• Action item:
Leaving out every line before the one with "DRIVER pin IN1: D22 -> D21", write out the rest of the records below exactly.

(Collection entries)
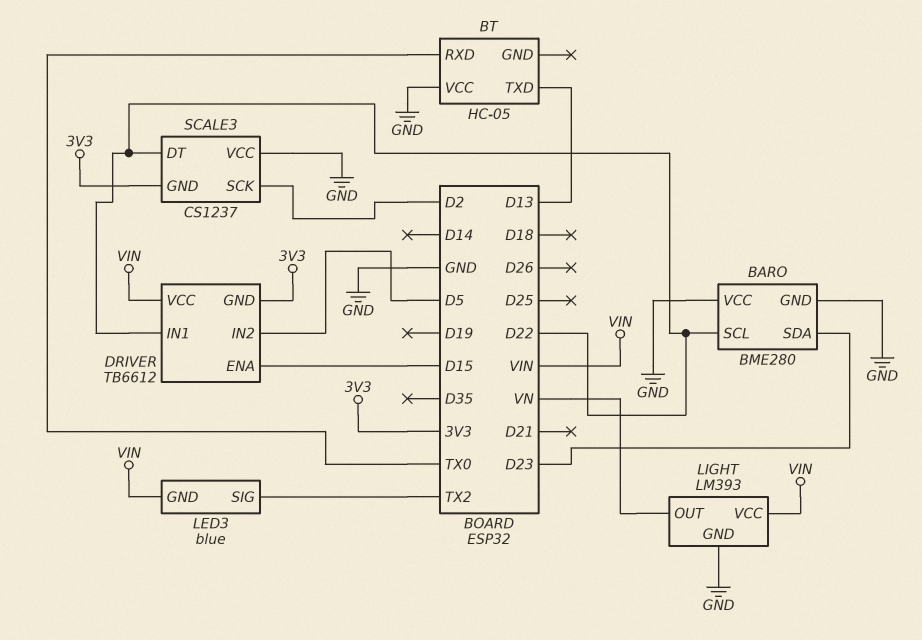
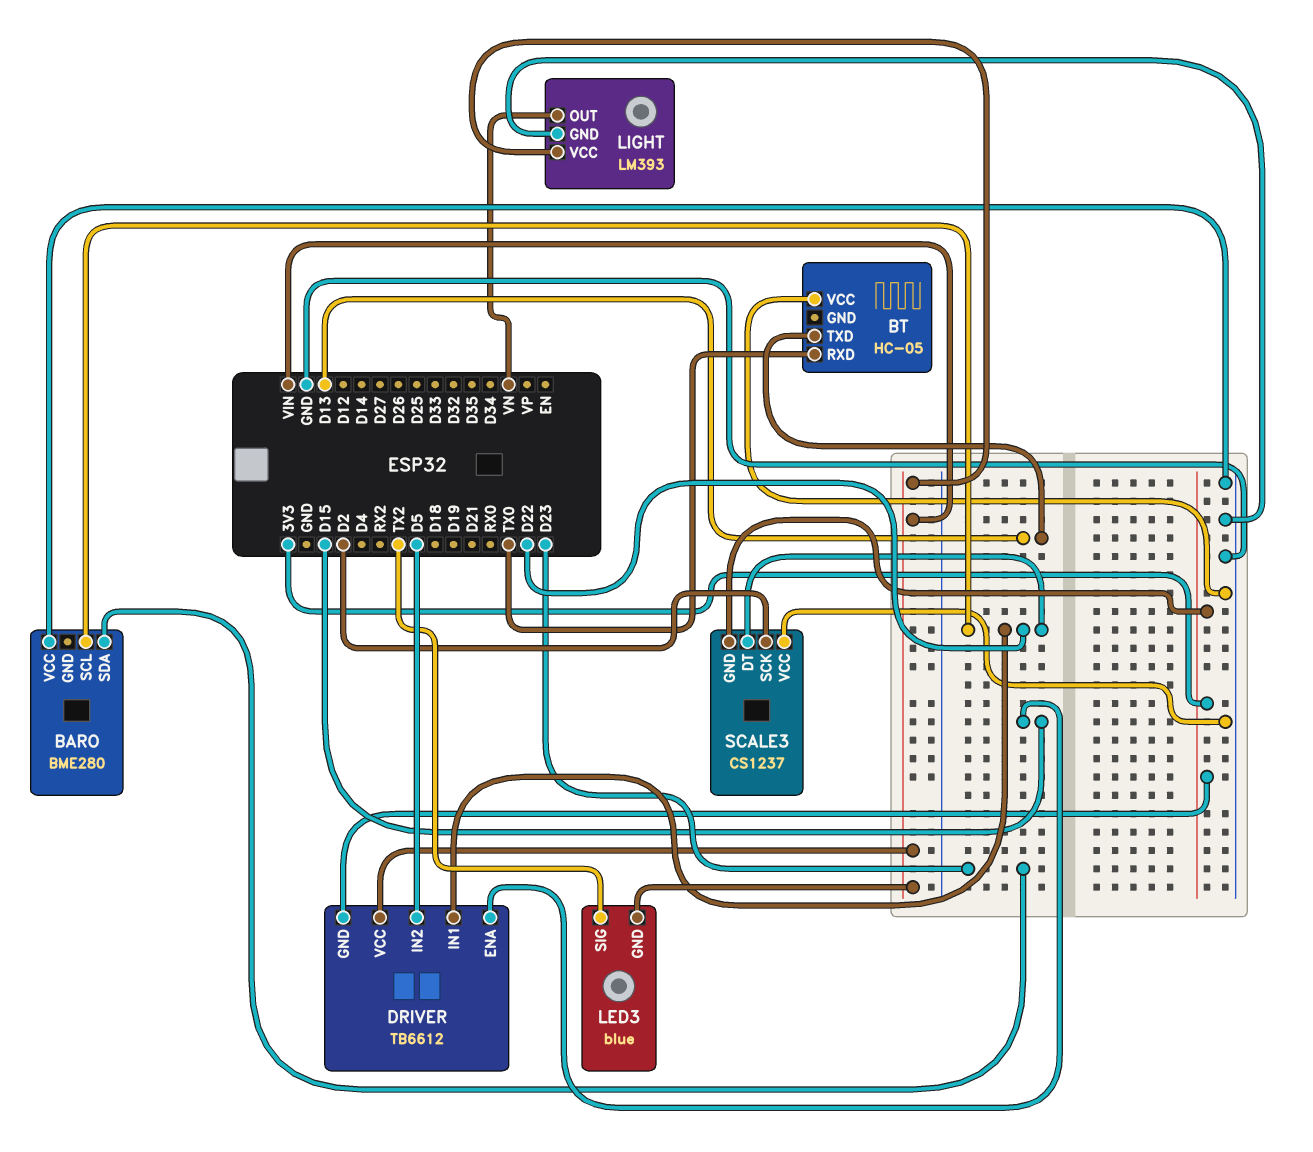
BARO pin GND: GND -> none

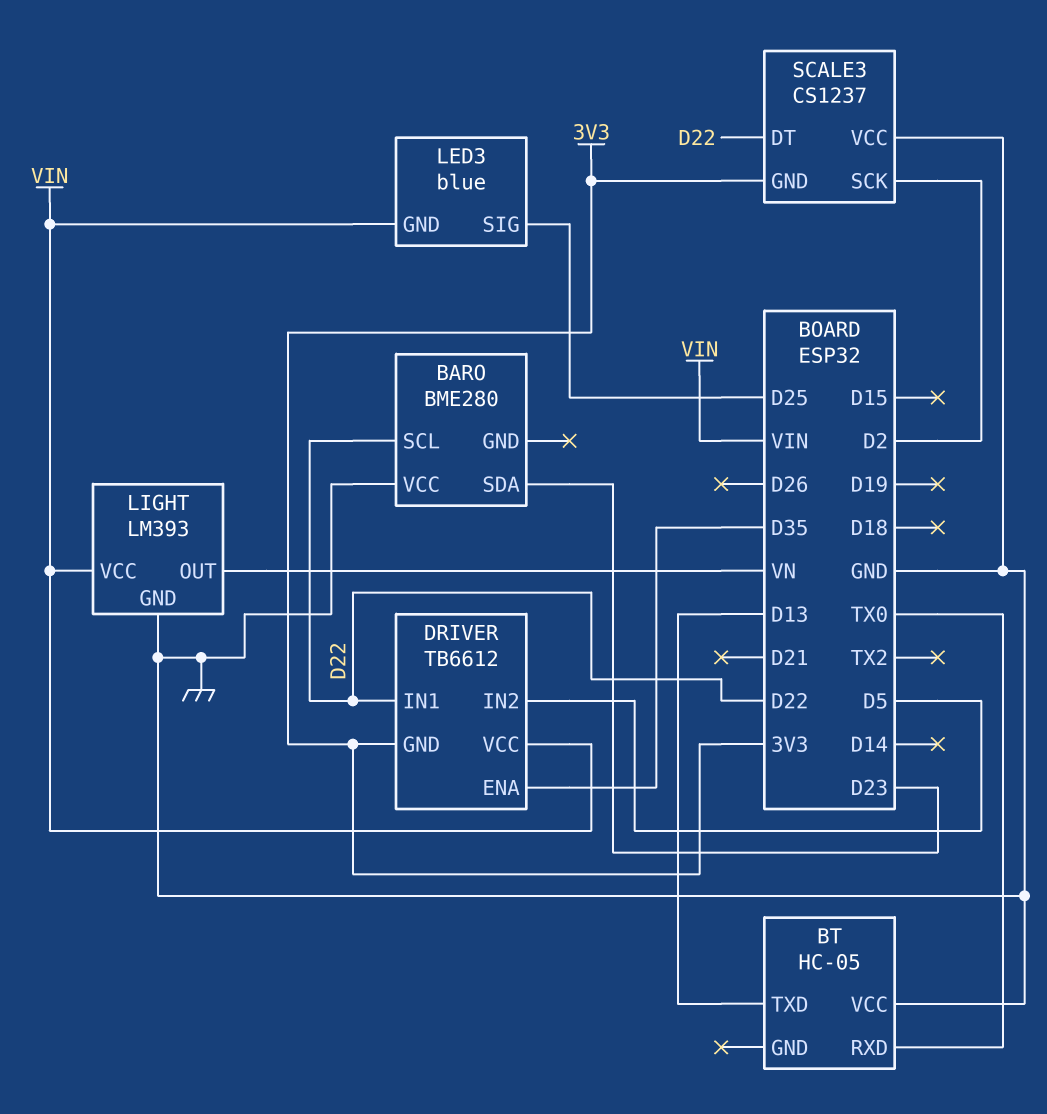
DRIVER pin ENA: D15 -> D35
LED3 pin SIG: TX2 -> D25

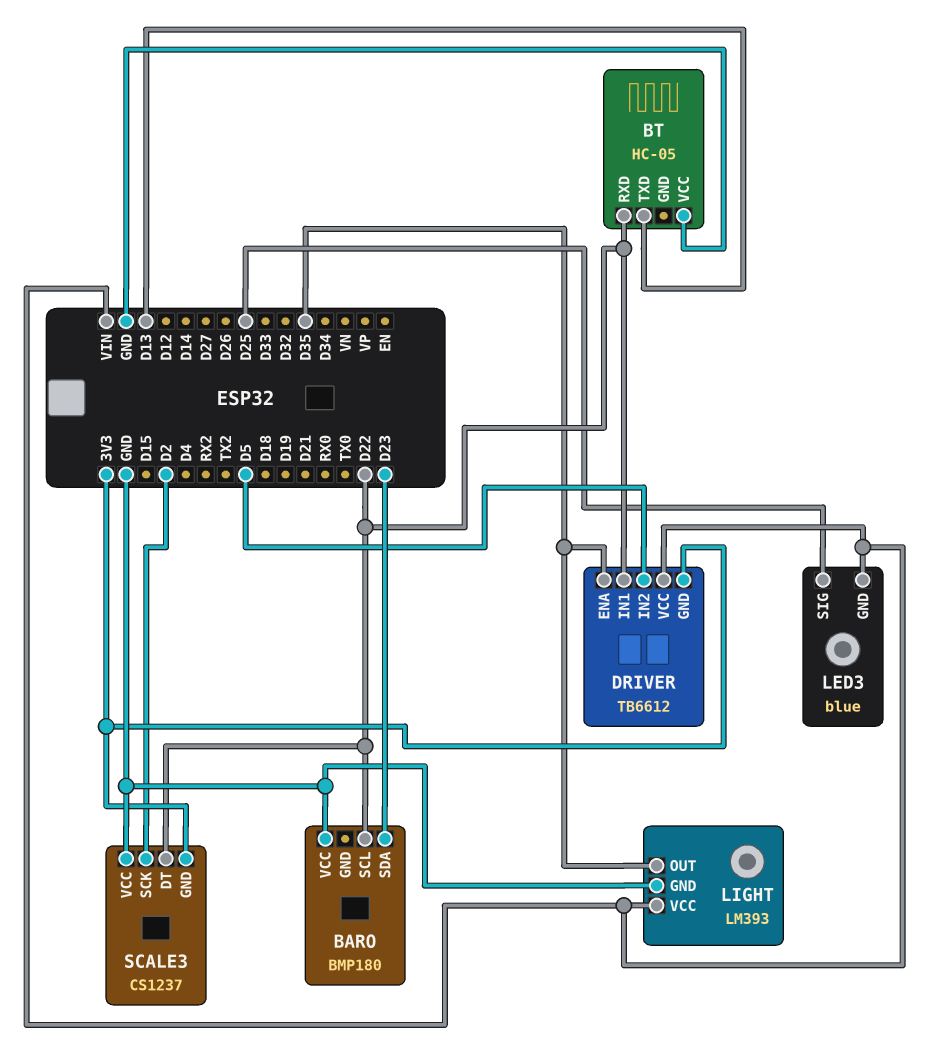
BARO: BME280 -> BMP180
BT pin RXD: TX0 -> D22
LIGHT pin OUT: VN -> D35

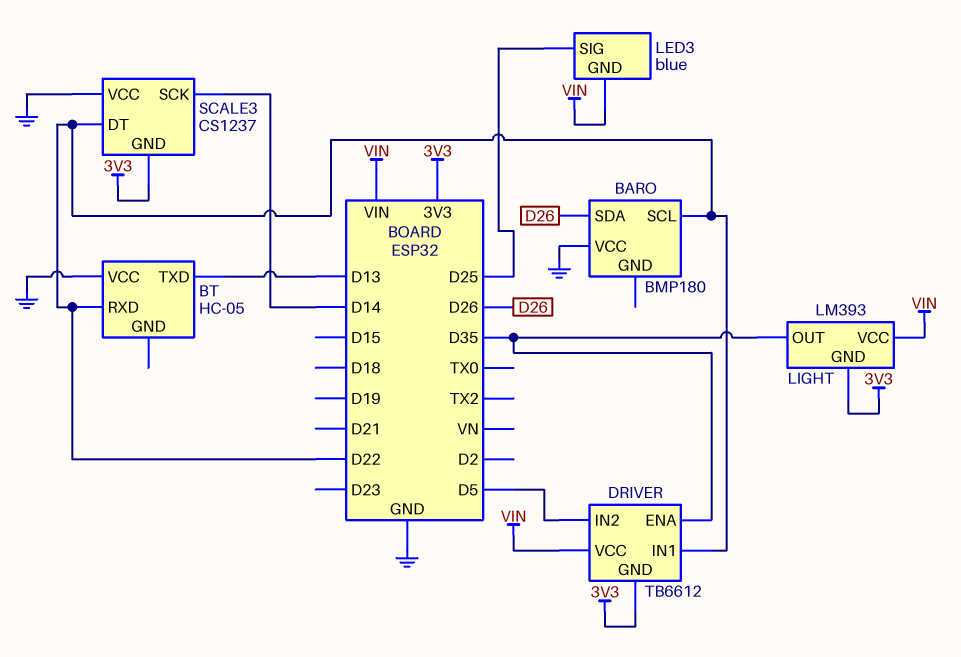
BARO pin SDA: D23 -> D26
LIGHT pin GND: GND -> 3V3
SCALE3 pin SCK: D2 -> D14

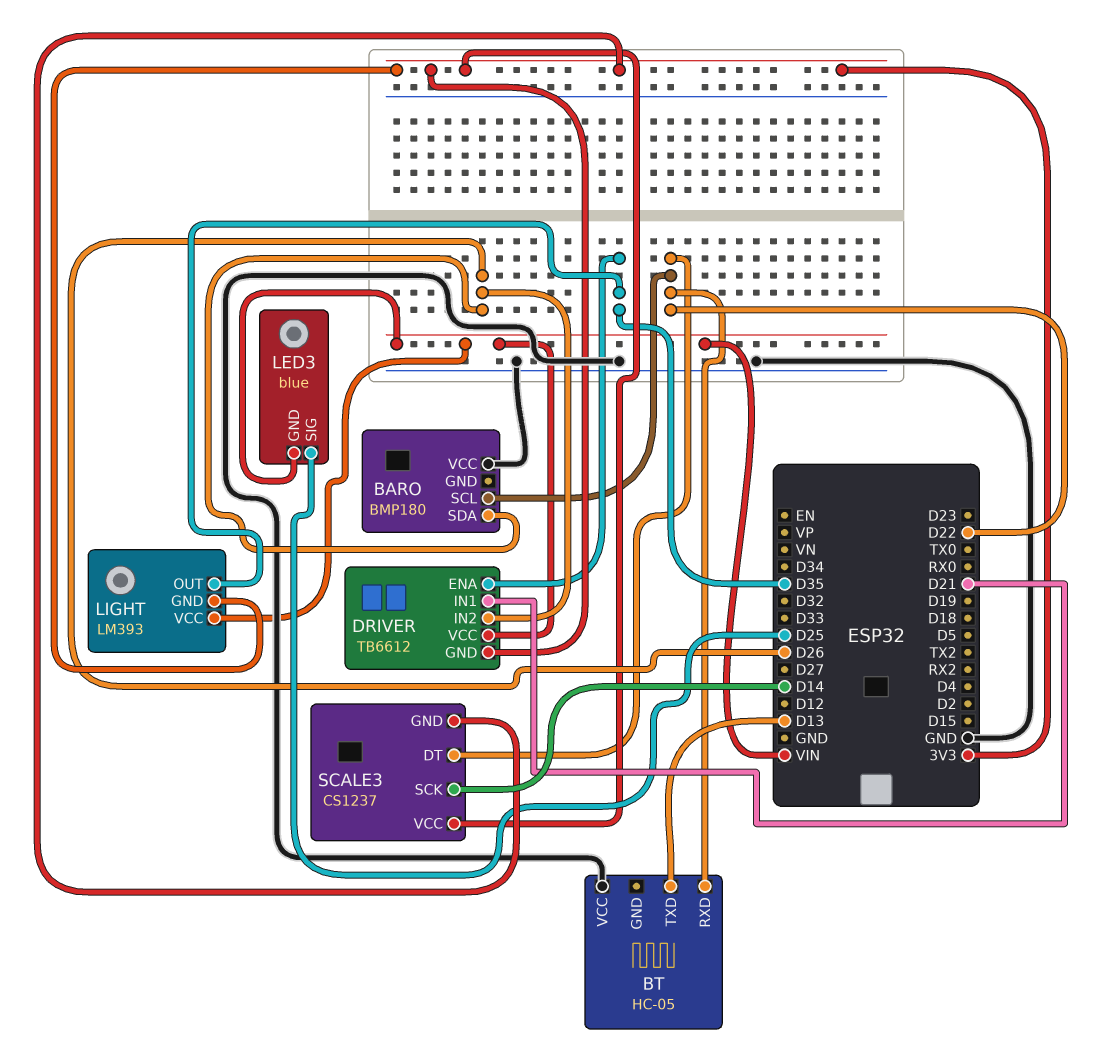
DRIVER pin IN1: D22 -> D21
DRIVER pin IN2: D5 -> D26
SCALE3 pin VCC: GND -> 3V3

• Your response:
DRIVER pin IN1: D22 -> D21
DRIVER pin IN2: D5 -> D26
SCALE3 pin VCC: GND -> 3V3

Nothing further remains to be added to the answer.